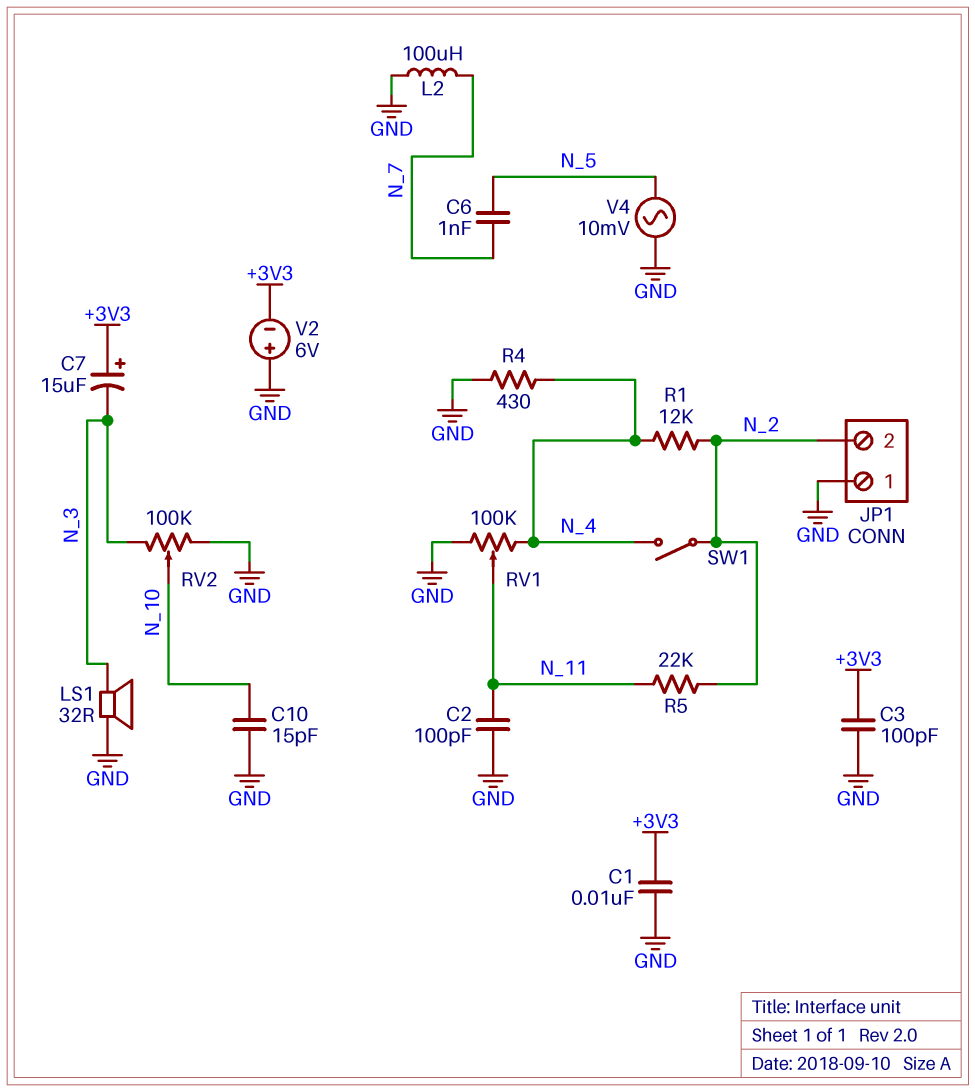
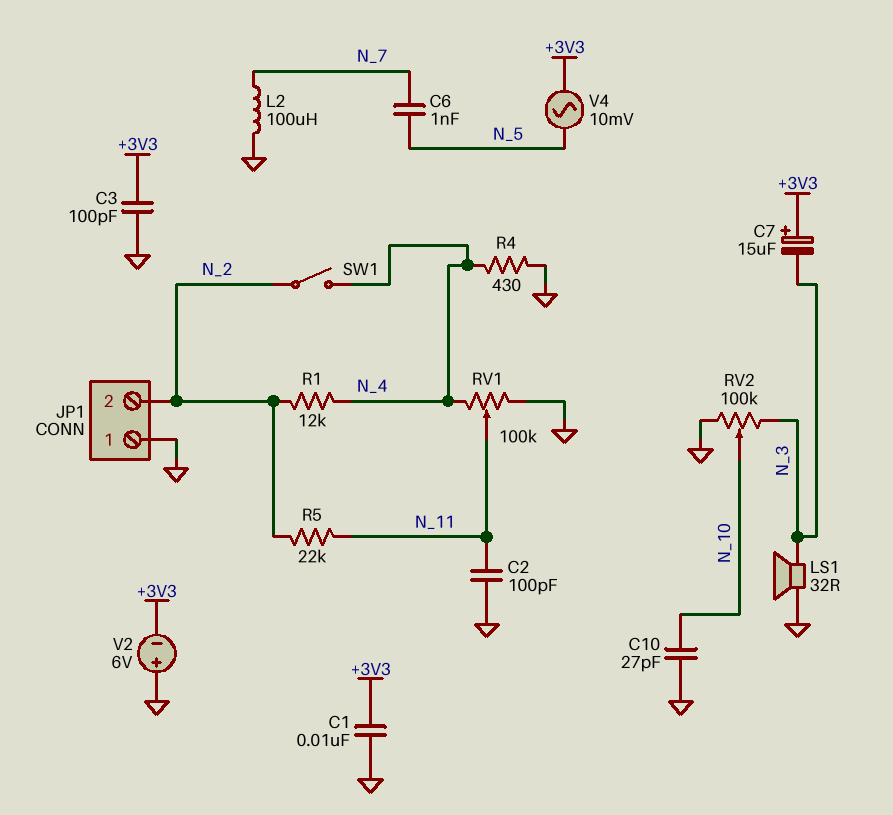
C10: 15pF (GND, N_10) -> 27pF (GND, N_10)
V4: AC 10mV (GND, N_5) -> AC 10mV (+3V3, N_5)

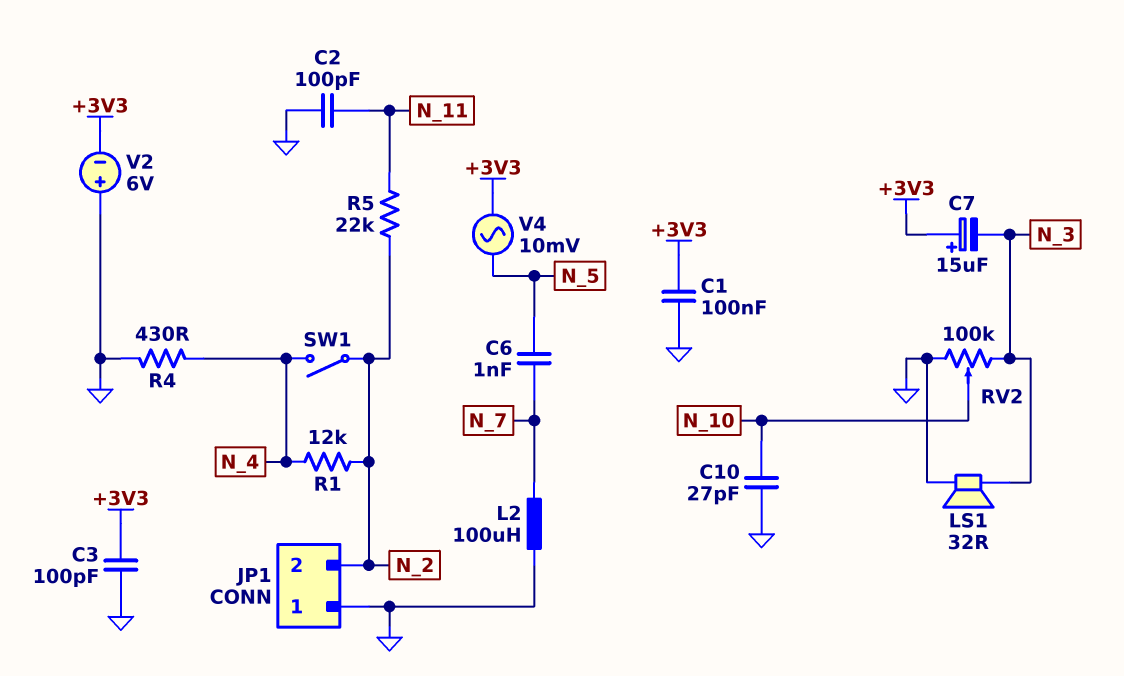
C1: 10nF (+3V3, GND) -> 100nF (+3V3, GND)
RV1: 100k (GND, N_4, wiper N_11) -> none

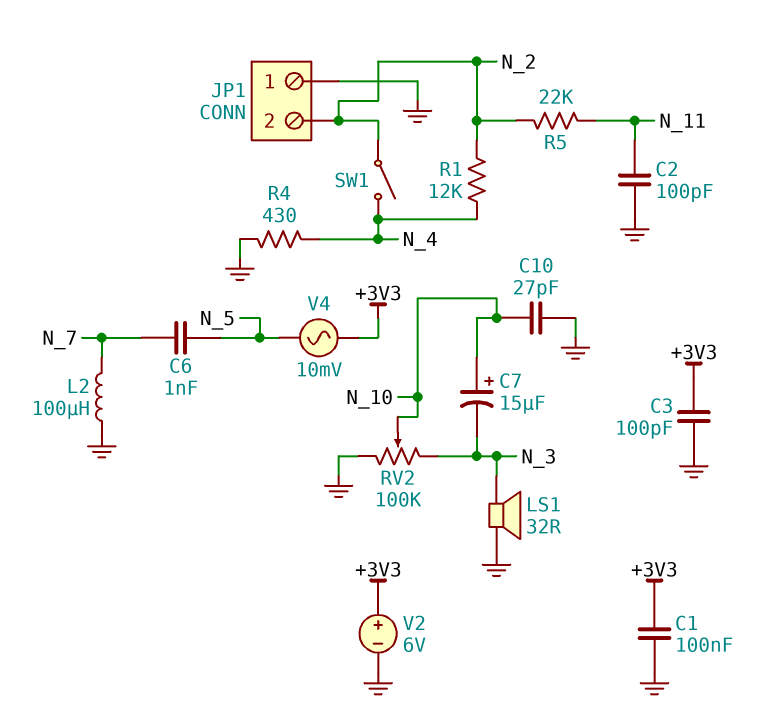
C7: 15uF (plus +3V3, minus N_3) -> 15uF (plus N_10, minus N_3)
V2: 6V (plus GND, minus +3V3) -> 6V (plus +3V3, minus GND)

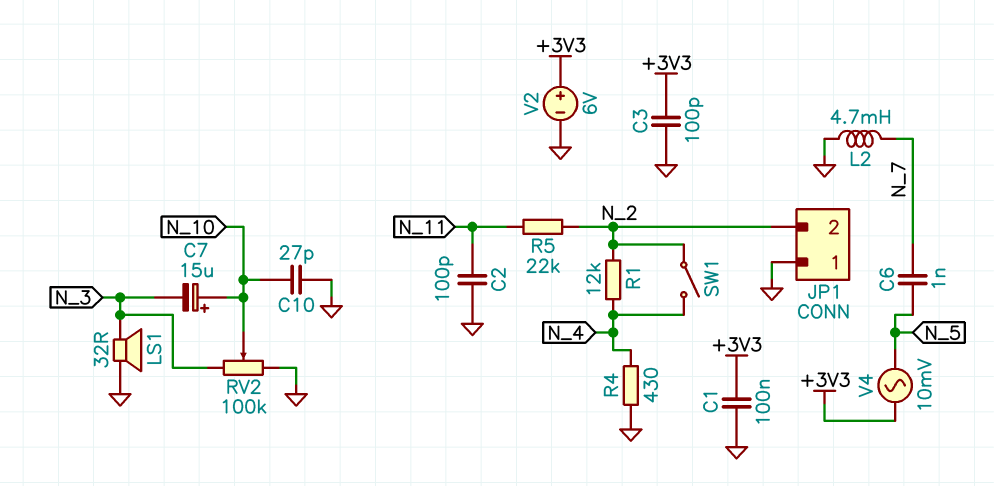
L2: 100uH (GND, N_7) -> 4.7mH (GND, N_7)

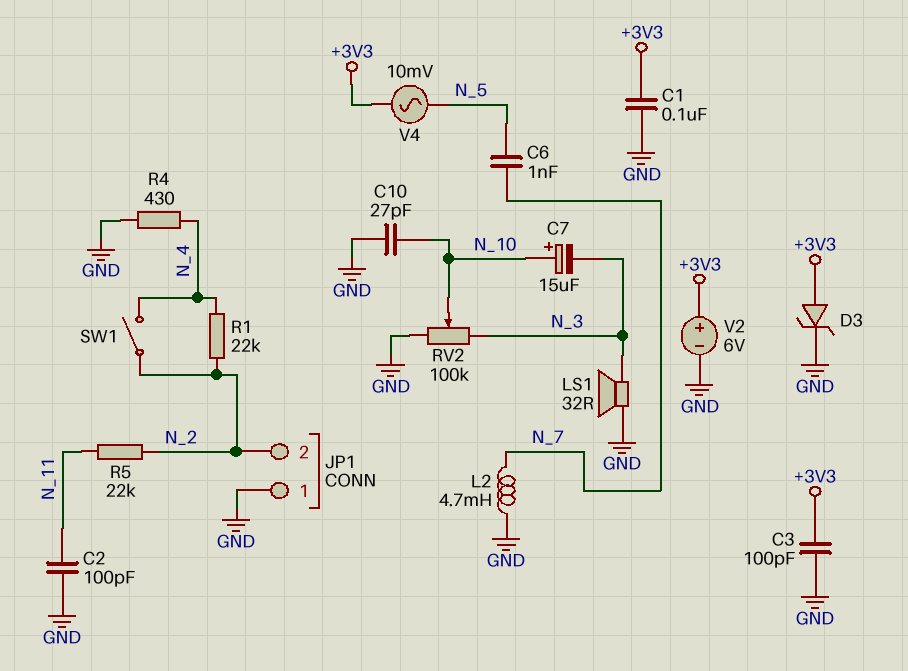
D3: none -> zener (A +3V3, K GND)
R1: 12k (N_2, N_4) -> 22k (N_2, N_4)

----

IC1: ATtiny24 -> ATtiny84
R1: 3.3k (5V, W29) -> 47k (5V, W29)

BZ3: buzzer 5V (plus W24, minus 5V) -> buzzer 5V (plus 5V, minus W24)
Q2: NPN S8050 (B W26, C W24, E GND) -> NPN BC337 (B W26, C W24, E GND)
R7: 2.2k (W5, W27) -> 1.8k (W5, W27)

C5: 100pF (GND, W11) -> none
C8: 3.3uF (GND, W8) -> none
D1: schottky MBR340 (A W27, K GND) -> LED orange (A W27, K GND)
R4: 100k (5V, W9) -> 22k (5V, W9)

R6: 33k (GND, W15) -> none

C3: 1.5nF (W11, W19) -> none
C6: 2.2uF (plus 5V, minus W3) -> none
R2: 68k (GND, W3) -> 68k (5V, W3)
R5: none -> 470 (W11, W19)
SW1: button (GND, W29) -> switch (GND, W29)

----

*YOUR INSTRUCTIONS*
Please set down, exactly and with no pictures, the lines in the entries above starting at the one holding "C10: 15pF (GND, N_10) -> 27pF (GND, N_10)" and ending at the one holding "C7: 15uF (plus", ends included.

*SOLUTION*
C10: 15pF (GND, N_10) -> 27pF (GND, N_10)
V4: AC 10mV (GND, N_5) -> AC 10mV (+3V3, N_5)

C1: 10nF (+3V3, GND) -> 100nF (+3V3, GND)
RV1: 100k (GND, N_4, wiper N_11) -> none

C7: 15uF (plus +3V3, minus N_3) -> 15uF (plus N_10, minus N_3)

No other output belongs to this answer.